Requirement:
Transcribe the whole listing below. Pictures do not go in the copy.

Input records:
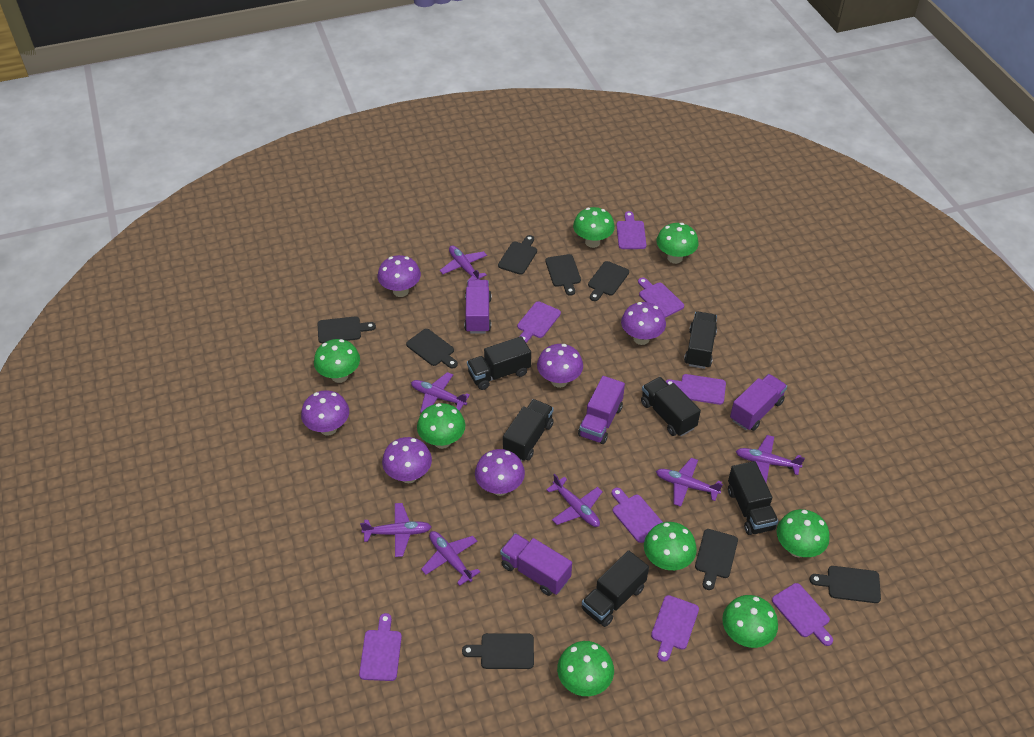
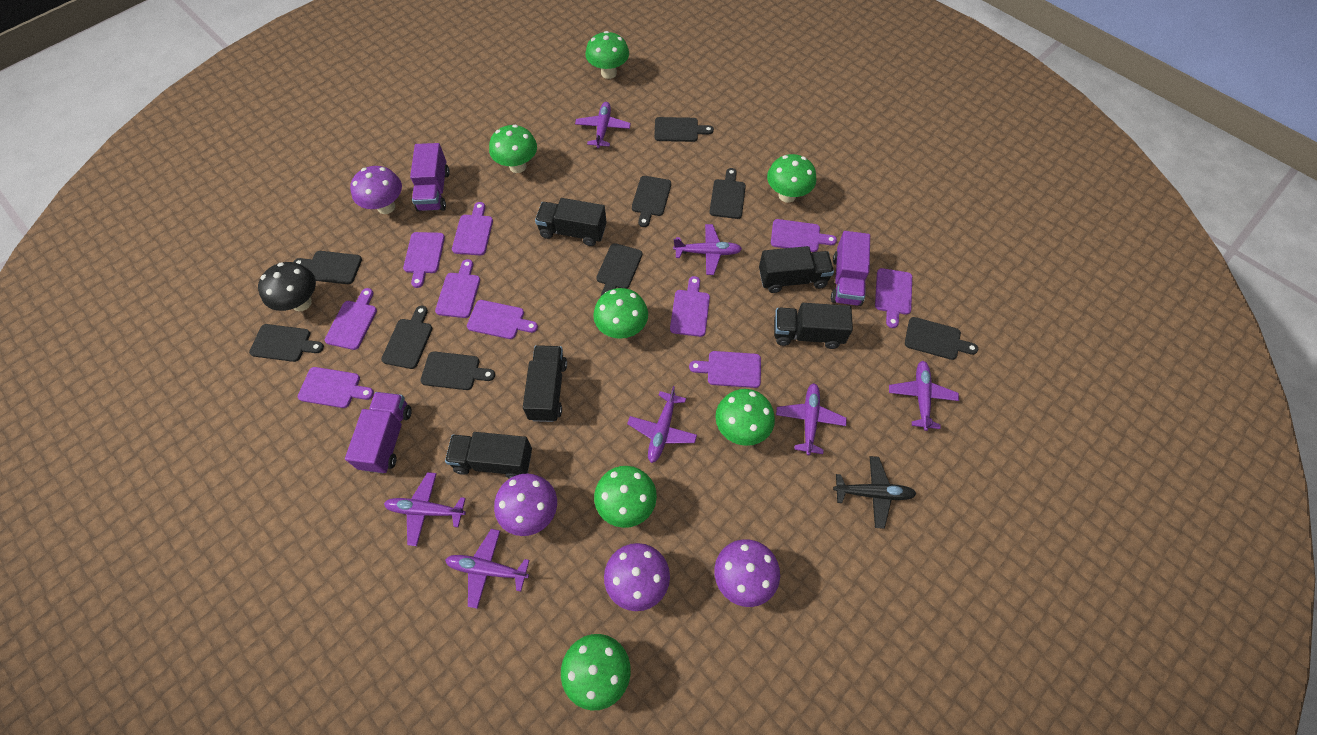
black cutting board: 8 -> 9
black mushroom: 0 -> 1
black plane: 0 -> 1
black truck: 6 -> 5
green mushroom: 8 -> 7
purple cutting board: 8 -> 10
purple mushroom: 6 -> 4
purple truck: 4 -> 3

Your solution:
black cutting board: 8 -> 9
black mushroom: 0 -> 1
black plane: 0 -> 1
black truck: 6 -> 5
green mushroom: 8 -> 7
purple cutting board: 8 -> 10
purple mushroom: 6 -> 4
purple truck: 4 -> 3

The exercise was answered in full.